Directions >>
Beneath this task are records; print exactly the stretch of them from the line with "Gießkanne [lila] |" through the line with "shifted | Gießkanne", both ends included.
━━ Material provided ━━
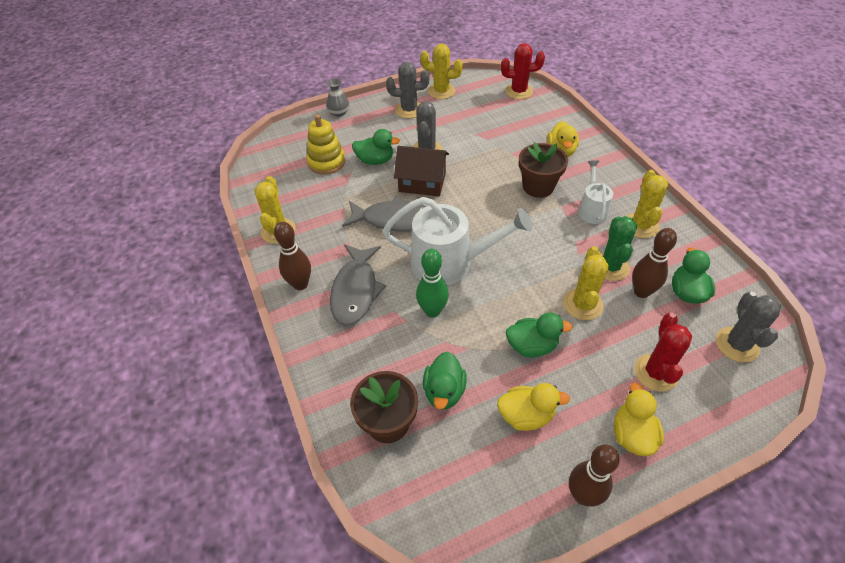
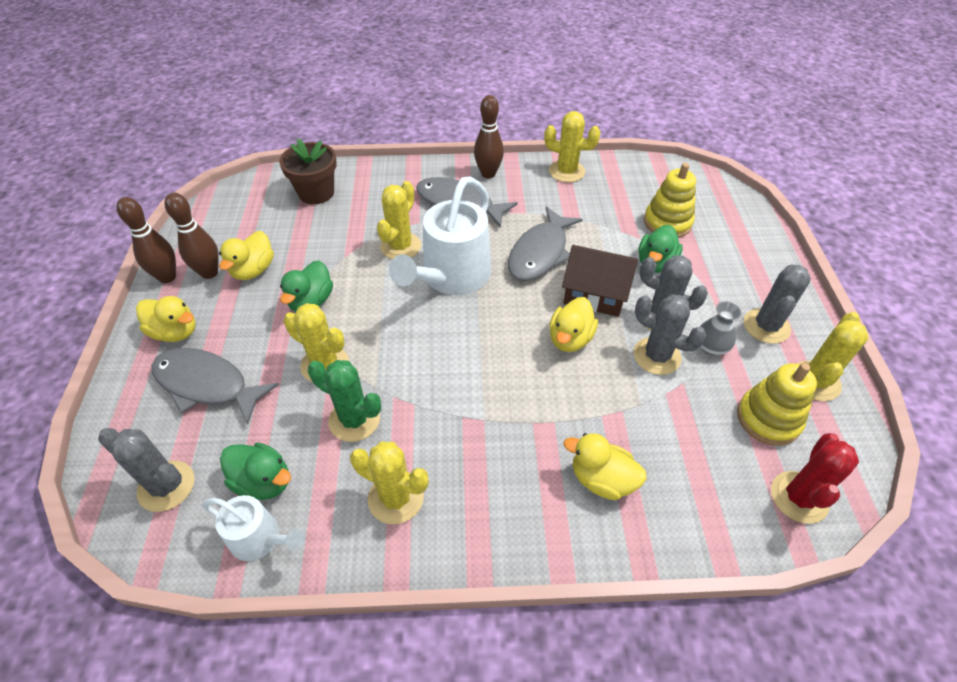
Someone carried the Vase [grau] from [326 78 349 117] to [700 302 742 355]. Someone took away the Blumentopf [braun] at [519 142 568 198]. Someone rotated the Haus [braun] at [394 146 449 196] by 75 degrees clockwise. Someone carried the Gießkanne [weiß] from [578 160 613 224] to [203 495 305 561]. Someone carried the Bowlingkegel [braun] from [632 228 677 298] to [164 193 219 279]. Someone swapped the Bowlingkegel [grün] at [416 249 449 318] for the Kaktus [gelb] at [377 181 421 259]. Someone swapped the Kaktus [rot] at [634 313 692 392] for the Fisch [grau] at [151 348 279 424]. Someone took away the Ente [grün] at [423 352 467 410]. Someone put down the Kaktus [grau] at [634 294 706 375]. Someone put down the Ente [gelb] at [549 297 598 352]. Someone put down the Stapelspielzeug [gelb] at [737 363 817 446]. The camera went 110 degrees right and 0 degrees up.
━━━
━━ Material provided ━━
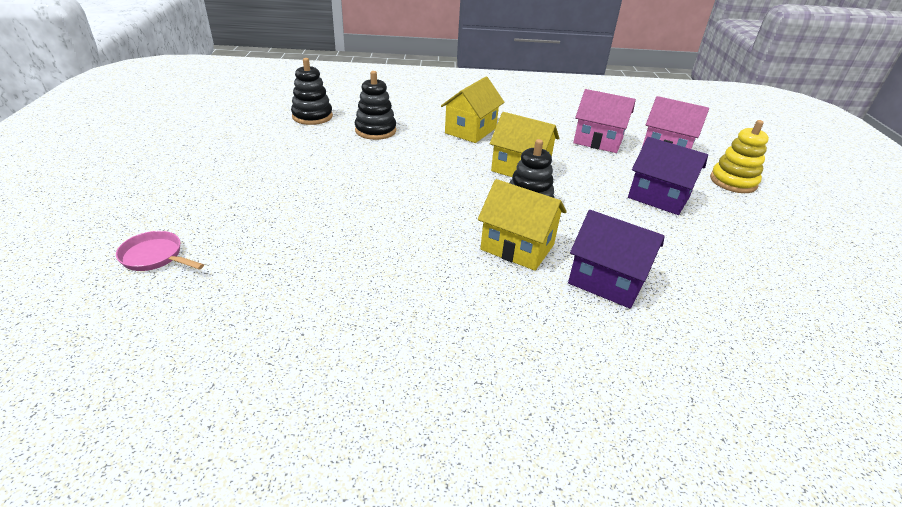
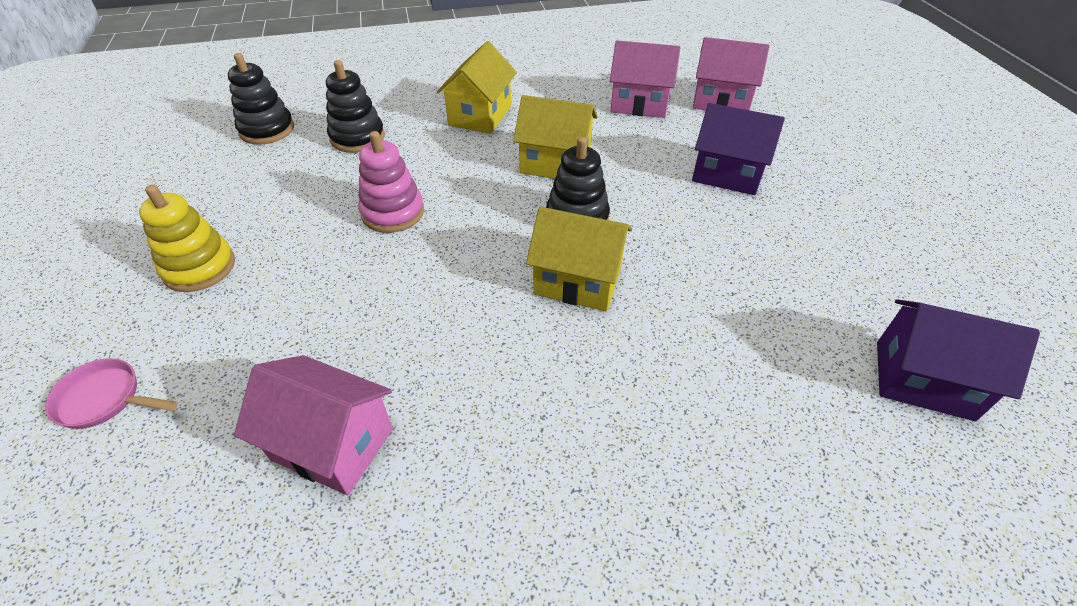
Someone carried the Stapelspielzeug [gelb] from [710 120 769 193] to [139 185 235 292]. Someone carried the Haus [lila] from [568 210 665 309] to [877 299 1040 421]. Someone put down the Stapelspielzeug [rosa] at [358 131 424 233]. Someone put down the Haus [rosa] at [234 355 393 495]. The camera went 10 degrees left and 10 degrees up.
━━━
━━ Material provided ━━
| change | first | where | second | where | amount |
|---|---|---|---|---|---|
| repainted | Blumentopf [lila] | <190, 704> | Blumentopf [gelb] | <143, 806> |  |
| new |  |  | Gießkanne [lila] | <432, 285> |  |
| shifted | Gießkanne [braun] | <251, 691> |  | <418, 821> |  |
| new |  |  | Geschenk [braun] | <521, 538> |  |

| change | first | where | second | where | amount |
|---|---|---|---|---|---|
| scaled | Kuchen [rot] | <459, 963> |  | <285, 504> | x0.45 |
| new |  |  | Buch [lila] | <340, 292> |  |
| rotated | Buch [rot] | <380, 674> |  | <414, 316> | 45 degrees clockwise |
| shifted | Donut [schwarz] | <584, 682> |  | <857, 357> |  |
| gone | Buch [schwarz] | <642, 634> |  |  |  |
━━━
Answer area >>
| new |  |  | Gießkanne [lila] | <432, 285> |  |
| shifted | Gießkanne [braun] | <251, 691> |  | <418, 821> |  |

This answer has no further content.